- GIVEN INFORMATION

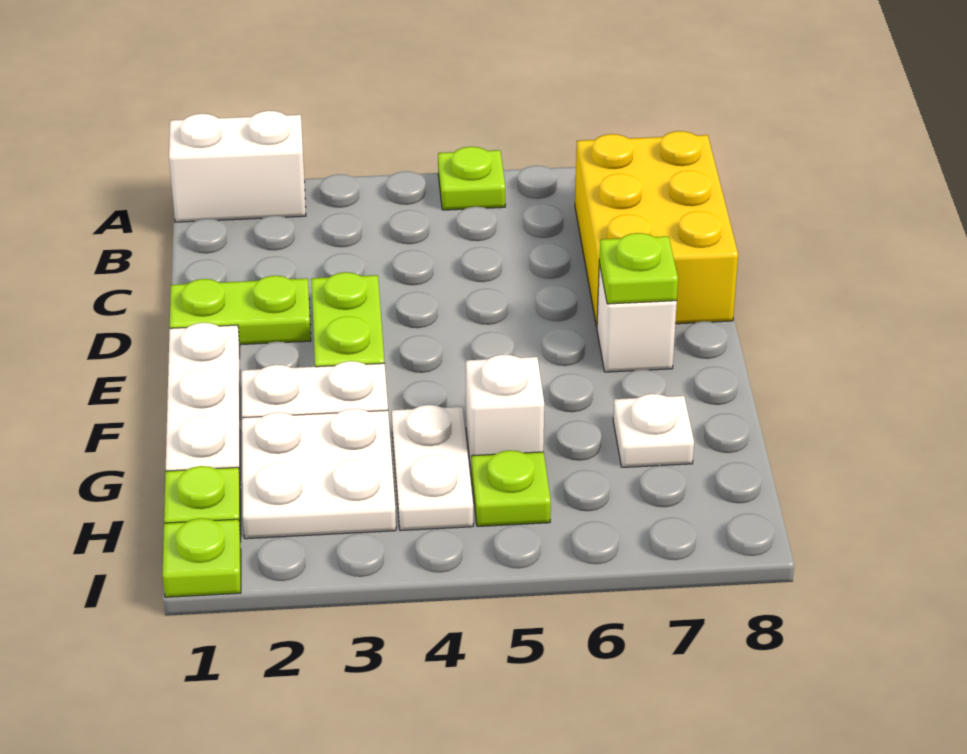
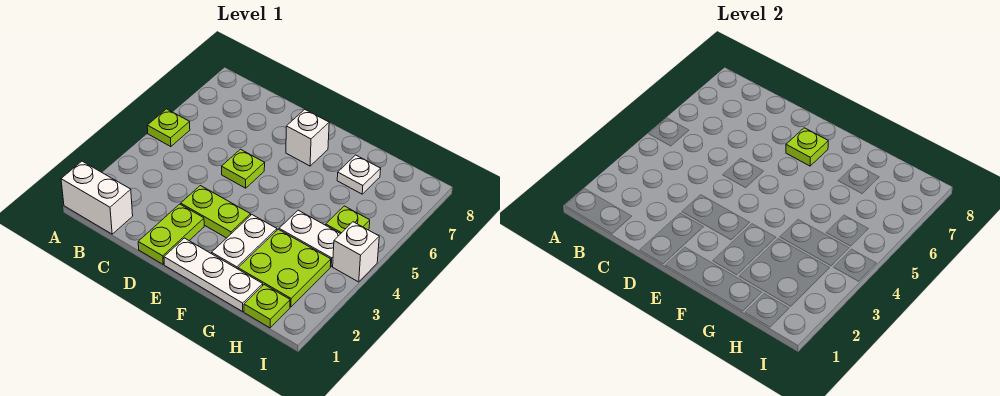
white brick A1:A2 level 1 -> white brick A1:B1 level 1
yellow brick B7:D8 level 1 -> none
white plate G2:H3 level 1 -> lime plate G2:H3 level 1
white brick G5 level 1 -> white brick I4 level 1
lime plate I1 level 1 -> lime plate D5 level 1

- PROBLEM TO WORK ON
Should any entry above carry a picture, omit it and repeat everything else word for word.

- ANSWER SECTION
white brick A1:A2 level 1 -> white brick A1:B1 level 1
yellow brick B7:D8 level 1 -> none
white plate G2:H3 level 1 -> lime plate G2:H3 level 1
white brick G5 level 1 -> white brick I4 level 1
lime plate I1 level 1 -> lime plate D5 level 1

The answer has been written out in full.